> Task to complete
Transcribe, without alteration, only the lines from the one containing "[298, 355, 398, 446]" through the last line of the material, both ends included.

> Given information
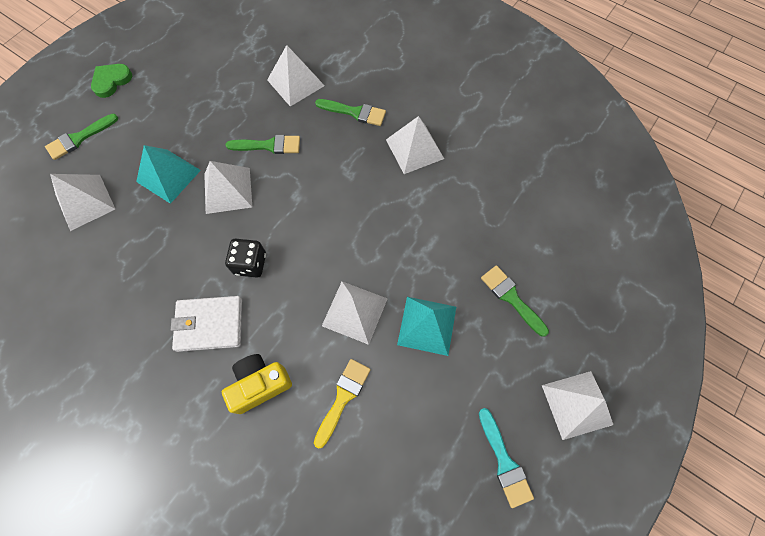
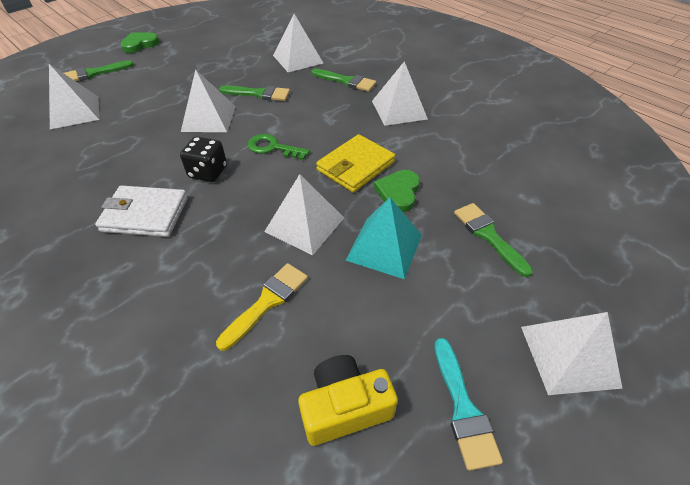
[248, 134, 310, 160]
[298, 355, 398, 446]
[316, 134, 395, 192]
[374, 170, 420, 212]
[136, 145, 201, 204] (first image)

> Result of the task
[298, 355, 398, 446]
[316, 134, 395, 192]
[374, 170, 420, 212]
[136, 145, 201, 204] (first image)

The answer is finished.